Under this line are the records; write out word for word the part that begins at the line containing "U101: XNOR CD4077" and ends at the line containing "R106: none -> 1.3k (D3, GND)", and no more.

-- Data follows --

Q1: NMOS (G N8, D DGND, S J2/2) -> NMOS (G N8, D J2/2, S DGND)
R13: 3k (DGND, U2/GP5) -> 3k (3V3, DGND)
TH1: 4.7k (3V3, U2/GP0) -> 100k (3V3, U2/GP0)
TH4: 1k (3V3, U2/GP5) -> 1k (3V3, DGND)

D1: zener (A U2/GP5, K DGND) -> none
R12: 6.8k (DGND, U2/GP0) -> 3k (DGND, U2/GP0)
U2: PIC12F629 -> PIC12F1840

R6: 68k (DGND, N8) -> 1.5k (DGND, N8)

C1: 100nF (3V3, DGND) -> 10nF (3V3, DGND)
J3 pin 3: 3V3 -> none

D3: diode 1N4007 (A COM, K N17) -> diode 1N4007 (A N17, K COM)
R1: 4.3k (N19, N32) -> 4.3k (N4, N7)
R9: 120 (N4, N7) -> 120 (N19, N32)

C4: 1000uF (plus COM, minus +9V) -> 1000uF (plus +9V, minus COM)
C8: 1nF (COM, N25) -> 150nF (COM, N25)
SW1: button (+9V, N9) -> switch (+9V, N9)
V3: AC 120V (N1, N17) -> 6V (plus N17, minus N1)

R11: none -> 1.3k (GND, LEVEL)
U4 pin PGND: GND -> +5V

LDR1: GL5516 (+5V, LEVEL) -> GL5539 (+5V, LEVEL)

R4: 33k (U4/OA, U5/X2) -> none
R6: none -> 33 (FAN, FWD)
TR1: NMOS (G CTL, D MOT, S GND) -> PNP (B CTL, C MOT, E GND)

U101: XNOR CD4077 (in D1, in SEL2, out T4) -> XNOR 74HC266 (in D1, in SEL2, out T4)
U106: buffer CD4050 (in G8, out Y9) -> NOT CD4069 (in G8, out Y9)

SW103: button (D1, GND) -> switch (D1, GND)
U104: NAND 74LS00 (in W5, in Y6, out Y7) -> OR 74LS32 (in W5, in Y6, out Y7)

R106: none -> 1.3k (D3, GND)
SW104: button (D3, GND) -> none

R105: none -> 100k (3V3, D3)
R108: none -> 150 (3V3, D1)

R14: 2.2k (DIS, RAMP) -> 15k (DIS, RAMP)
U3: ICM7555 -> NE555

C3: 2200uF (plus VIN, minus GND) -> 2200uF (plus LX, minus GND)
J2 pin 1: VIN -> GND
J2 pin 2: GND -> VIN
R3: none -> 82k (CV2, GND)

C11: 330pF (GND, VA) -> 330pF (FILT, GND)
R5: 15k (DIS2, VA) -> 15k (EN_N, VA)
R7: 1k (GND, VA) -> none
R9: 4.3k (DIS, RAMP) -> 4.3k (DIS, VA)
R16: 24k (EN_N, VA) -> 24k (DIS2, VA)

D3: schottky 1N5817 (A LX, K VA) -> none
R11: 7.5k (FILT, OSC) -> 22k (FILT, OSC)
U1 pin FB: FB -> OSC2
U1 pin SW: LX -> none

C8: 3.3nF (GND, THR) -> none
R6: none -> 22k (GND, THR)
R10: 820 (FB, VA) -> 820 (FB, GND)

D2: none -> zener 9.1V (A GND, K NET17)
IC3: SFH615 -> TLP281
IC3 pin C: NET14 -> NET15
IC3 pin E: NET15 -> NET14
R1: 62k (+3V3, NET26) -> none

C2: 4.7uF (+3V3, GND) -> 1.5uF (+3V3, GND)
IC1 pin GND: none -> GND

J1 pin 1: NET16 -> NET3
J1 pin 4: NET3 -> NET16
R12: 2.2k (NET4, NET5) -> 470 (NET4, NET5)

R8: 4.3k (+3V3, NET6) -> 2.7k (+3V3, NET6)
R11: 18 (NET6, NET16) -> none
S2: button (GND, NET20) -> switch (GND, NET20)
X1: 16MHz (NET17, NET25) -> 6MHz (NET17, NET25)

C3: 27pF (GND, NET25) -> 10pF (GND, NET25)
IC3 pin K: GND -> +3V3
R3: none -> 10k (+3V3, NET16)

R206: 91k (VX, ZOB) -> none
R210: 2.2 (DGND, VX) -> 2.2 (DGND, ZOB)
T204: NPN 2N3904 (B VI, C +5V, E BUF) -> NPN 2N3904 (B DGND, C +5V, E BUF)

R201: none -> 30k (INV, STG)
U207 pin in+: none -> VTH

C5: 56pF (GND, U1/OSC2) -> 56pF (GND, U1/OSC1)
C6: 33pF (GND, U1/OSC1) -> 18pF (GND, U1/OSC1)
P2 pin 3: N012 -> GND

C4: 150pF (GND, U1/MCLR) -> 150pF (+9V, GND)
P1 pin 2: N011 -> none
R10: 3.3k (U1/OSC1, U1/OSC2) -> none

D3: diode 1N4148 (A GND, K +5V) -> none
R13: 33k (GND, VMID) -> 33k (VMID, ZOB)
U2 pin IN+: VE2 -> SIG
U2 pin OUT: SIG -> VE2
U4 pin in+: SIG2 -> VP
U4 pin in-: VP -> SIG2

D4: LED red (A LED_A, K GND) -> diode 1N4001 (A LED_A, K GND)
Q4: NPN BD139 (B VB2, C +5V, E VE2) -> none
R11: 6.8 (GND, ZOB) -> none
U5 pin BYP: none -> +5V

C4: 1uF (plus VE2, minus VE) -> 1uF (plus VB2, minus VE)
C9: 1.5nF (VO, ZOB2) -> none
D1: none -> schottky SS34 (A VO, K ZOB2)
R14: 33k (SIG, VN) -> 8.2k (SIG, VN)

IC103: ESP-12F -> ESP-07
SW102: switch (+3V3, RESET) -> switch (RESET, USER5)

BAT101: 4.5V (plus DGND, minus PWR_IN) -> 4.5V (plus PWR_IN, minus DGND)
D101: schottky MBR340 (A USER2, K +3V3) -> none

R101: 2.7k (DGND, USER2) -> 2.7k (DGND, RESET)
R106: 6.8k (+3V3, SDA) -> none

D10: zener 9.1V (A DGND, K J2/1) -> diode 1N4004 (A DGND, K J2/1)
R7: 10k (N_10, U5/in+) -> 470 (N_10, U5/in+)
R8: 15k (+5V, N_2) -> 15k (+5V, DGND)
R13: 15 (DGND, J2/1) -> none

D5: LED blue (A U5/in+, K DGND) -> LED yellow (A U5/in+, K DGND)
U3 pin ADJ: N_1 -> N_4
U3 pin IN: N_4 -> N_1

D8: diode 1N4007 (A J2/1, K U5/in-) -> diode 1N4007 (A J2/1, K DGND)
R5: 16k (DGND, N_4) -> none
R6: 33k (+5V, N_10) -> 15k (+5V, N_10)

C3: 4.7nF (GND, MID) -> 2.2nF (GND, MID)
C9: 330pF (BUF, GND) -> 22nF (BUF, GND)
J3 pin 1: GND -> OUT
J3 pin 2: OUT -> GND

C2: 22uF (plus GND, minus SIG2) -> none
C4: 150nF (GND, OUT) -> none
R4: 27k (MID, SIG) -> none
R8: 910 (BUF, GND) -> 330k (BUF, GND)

-- Data concluded --

▸ **Expected output**
U101: XNOR CD4077 (in D1, in SEL2, out T4) -> XNOR 74HC266 (in D1, in SEL2, out T4)
U106: buffer CD4050 (in G8, out Y9) -> NOT CD4069 (in G8, out Y9)

SW103: button (D1, GND) -> switch (D1, GND)
U104: NAND 74LS00 (in W5, in Y6, out Y7) -> OR 74LS32 (in W5, in Y6, out Y7)

R106: none -> 1.3k (D3, GND)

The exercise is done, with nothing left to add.